● Directions for this task
Please find every line of the listing below where "AGND" occurs and copy it.

● Data section
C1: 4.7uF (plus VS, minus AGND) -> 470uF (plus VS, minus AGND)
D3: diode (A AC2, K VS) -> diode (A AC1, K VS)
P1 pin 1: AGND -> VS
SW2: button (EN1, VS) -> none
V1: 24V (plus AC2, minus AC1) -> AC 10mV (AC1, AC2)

...

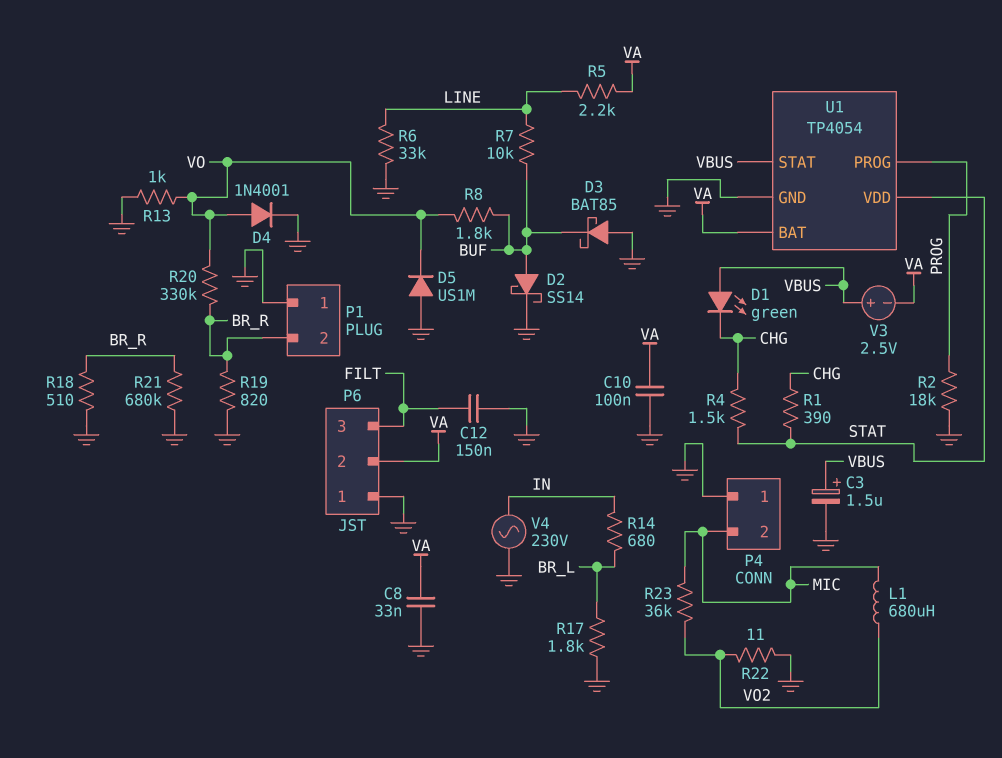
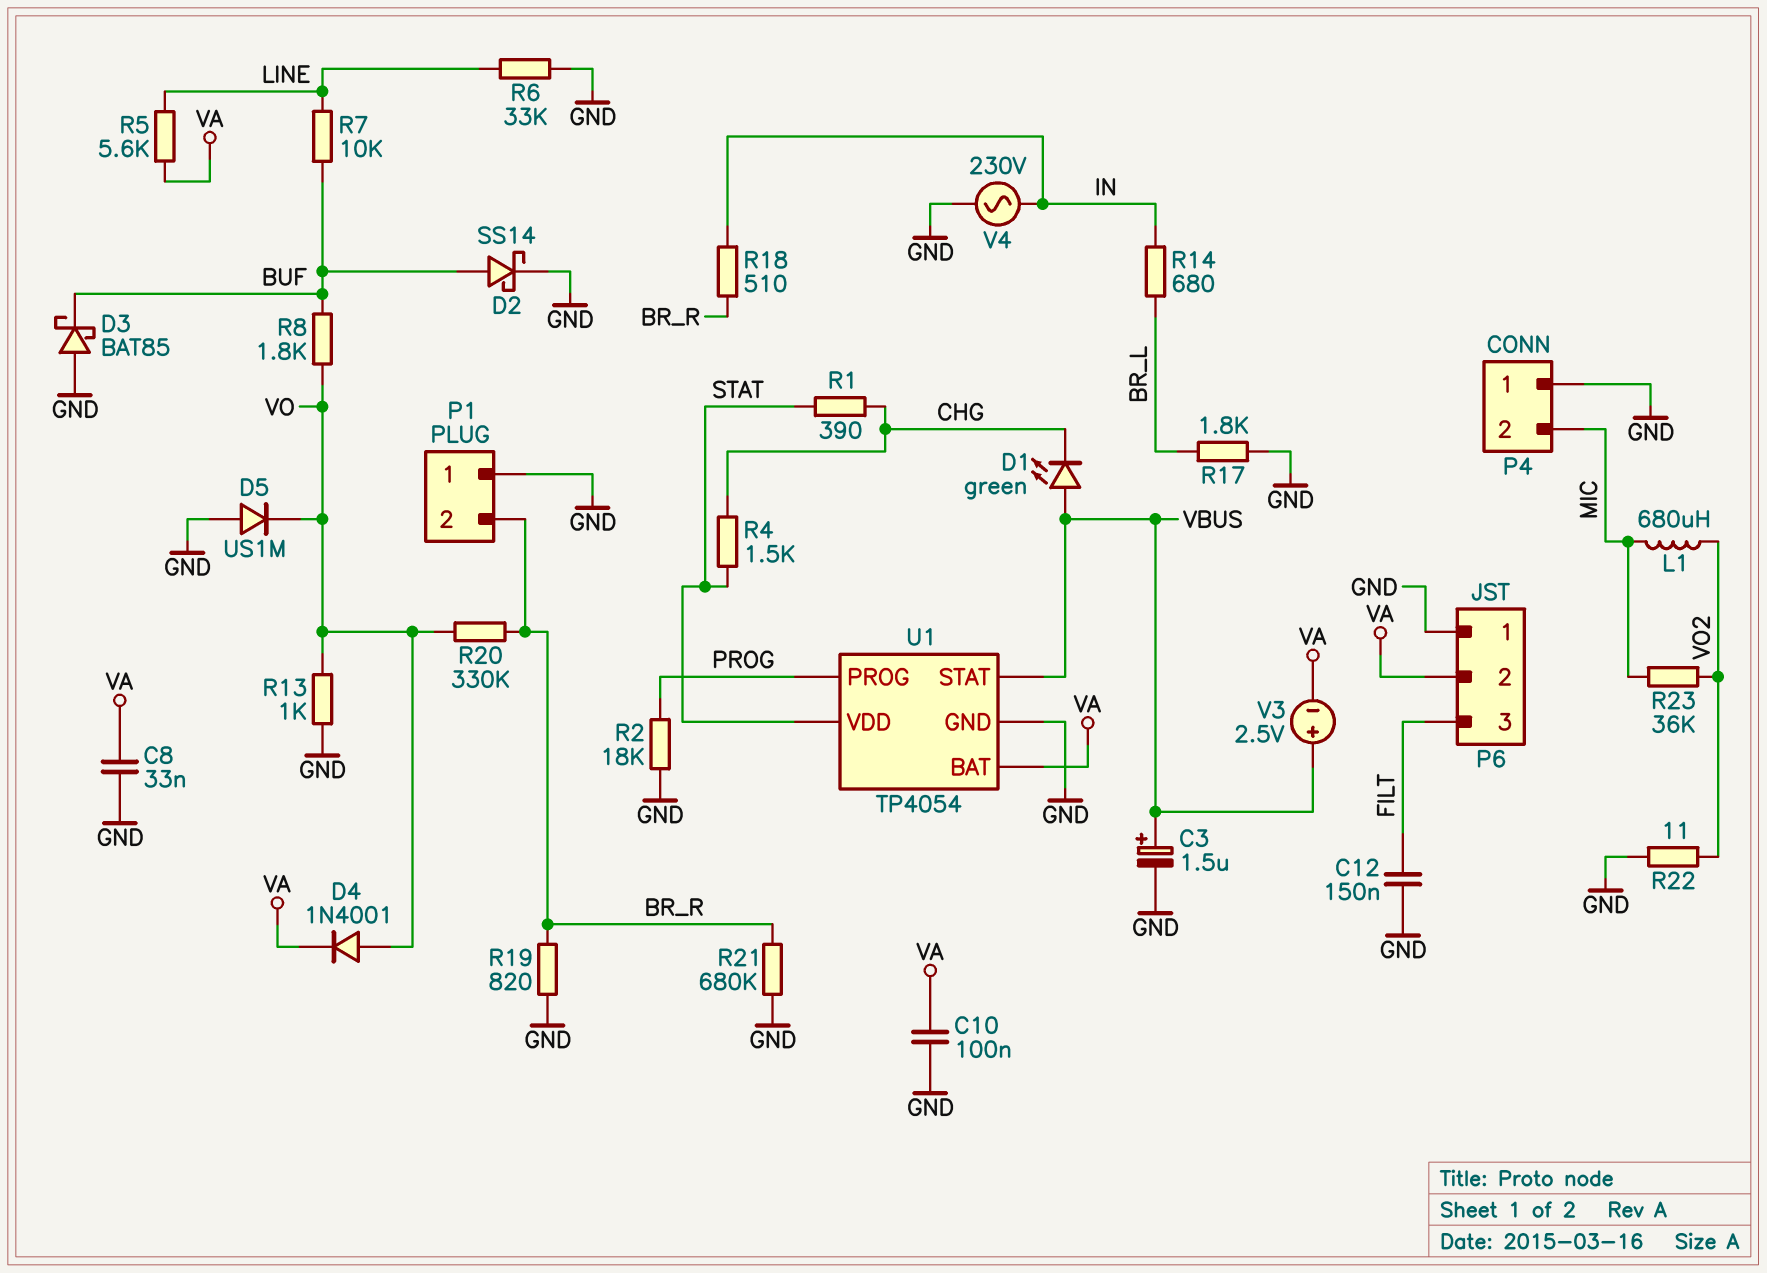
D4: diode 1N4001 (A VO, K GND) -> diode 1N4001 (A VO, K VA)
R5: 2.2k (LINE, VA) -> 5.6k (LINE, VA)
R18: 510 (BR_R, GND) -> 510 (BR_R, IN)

● Worked solution
C1: 4.7uF (plus VS, minus AGND) -> 470uF (plus VS, minus AGND)
P1 pin 1: AGND -> VS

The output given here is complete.